- WORK TO DO
Which lines in the material below contain the string "acciaccatura"? Pull out and copy each of them, treating uppercase and lowercase as different.

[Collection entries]
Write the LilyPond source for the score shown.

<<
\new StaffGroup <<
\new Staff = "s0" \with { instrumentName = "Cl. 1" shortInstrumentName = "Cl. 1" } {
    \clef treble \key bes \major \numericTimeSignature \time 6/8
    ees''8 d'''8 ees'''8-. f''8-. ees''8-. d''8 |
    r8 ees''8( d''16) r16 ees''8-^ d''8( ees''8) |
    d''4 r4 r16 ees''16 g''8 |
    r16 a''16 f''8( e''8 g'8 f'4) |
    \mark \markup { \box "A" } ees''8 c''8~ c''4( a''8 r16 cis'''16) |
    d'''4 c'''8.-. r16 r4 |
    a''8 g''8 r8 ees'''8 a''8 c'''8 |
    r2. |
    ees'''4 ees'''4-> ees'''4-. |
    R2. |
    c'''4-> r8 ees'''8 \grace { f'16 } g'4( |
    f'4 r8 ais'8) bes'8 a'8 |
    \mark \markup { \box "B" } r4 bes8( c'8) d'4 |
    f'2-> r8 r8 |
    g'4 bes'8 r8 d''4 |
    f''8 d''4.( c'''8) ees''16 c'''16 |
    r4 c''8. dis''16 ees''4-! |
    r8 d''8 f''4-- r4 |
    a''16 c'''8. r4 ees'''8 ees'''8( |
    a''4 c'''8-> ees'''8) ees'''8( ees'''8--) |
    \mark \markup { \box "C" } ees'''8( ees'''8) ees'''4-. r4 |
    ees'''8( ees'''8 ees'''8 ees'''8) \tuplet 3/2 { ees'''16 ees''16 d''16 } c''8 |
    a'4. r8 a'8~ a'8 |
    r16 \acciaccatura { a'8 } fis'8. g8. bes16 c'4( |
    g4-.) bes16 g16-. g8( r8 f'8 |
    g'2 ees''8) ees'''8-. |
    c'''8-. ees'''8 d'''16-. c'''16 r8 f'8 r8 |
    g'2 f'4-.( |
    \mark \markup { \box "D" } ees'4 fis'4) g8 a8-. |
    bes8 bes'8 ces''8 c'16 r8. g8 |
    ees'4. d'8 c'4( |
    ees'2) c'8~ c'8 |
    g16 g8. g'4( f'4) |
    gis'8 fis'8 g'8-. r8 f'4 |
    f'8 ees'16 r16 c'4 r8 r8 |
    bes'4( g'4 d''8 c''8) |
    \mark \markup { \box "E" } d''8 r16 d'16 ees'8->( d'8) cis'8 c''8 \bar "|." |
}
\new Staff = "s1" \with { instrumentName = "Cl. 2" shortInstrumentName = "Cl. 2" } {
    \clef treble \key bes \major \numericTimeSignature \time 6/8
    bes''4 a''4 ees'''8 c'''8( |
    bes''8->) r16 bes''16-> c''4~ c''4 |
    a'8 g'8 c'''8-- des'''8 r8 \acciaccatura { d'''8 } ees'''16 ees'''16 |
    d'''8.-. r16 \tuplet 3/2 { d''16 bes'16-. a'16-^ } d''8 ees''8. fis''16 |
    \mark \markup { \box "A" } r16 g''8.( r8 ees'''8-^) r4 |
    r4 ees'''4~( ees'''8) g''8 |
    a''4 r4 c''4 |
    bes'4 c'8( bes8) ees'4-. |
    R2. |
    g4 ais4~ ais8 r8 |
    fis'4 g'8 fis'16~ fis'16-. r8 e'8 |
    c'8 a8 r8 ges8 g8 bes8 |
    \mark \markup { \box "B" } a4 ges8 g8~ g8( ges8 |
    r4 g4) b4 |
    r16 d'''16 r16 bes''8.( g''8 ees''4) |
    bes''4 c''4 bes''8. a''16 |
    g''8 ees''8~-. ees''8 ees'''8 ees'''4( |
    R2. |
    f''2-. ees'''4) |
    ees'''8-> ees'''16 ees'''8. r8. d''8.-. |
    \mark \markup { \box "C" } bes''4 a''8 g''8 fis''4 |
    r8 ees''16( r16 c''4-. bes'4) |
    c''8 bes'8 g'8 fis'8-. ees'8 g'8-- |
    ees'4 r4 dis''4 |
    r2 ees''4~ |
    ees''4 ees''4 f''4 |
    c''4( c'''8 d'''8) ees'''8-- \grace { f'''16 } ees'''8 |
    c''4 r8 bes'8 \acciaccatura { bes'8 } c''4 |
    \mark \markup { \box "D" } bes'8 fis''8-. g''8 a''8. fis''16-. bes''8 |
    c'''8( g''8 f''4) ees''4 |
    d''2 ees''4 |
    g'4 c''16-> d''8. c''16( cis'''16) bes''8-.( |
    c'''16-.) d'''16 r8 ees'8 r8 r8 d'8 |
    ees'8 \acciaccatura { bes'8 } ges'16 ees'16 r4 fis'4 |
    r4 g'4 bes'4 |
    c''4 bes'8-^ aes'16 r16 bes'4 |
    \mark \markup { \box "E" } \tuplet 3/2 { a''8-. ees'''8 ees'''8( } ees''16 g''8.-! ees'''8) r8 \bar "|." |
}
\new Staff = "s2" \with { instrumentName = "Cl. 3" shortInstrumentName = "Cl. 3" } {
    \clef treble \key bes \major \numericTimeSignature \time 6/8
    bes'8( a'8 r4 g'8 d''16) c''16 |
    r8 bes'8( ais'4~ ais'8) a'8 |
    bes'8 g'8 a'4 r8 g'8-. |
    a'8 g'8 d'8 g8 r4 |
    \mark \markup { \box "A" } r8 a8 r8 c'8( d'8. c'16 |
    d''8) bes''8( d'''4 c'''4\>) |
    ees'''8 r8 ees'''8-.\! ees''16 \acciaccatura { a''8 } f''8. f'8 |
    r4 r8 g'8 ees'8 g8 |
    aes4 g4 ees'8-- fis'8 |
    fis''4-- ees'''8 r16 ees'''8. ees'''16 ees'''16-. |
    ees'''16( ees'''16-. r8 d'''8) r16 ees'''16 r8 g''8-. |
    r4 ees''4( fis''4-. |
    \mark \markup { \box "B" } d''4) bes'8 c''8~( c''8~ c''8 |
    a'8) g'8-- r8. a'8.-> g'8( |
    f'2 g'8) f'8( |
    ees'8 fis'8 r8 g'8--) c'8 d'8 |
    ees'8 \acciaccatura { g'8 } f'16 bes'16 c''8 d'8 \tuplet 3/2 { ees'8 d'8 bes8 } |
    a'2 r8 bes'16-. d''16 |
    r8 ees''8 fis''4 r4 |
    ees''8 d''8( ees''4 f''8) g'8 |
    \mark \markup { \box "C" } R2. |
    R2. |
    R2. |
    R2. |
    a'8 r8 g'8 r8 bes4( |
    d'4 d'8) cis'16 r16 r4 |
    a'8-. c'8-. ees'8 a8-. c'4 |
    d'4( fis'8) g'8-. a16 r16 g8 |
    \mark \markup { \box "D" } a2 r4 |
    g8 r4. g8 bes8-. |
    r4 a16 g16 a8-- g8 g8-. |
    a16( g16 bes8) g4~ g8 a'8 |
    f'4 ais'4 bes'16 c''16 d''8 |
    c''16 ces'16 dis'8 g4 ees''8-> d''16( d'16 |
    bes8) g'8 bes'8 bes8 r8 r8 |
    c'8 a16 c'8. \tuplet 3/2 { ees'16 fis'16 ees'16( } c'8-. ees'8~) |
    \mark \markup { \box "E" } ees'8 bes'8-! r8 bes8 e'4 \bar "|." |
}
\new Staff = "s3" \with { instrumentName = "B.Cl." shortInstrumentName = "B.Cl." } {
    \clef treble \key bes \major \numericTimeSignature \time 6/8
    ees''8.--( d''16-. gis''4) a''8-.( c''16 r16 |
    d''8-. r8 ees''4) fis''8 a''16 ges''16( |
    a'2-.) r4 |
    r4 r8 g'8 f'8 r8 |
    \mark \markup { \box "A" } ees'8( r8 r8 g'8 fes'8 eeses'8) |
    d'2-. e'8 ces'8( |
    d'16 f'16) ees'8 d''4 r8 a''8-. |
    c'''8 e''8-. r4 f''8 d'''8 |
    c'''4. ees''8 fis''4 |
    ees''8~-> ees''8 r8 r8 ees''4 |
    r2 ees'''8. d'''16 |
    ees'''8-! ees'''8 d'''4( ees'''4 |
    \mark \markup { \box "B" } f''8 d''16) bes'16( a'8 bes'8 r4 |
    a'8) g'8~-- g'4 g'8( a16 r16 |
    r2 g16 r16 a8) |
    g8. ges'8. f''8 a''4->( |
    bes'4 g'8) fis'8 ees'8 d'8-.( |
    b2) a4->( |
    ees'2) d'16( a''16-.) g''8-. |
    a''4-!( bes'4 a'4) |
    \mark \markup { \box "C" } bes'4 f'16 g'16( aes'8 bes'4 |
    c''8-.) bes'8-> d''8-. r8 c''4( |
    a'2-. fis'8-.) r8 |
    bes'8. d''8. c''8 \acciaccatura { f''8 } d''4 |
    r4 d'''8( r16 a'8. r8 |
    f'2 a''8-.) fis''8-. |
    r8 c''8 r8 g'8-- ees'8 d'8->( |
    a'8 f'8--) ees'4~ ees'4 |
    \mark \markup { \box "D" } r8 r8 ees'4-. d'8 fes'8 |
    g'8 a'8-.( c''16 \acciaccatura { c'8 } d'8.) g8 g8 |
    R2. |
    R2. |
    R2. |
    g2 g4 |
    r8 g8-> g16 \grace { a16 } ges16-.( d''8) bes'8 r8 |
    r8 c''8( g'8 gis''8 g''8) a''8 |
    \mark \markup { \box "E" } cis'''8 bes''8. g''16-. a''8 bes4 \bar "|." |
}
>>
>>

- RESPONSE
    r16 \acciaccatura { a'8 } fis'8. g8. bes16 c'4( |
    a'8 g'8 c'''8-- des'''8 r8 \acciaccatura { d'''8 } ees'''16 ees'''16 |
    c''4 r8 bes'8 \acciaccatura { bes'8 } c''4 |
    ees'8 \acciaccatura { bes'8 } ges'16 ees'16 r4 fis'4 |
    ees'''8 r8 ees'''8-.\! ees''16 \acciaccatura { a''8 } f''8. f'8 |
    ees'8 \acciaccatura { g'8 } f'16 bes'16 c''8 d'8 \tuplet 3/2 { ees'8 d'8 bes8 } |
    bes'8. d''8. c''8 \acciaccatura { f''8 } d''4 |
    g'8 a'8-.( c''16 \acciaccatura { c'8 } d'8.) g8 g8 |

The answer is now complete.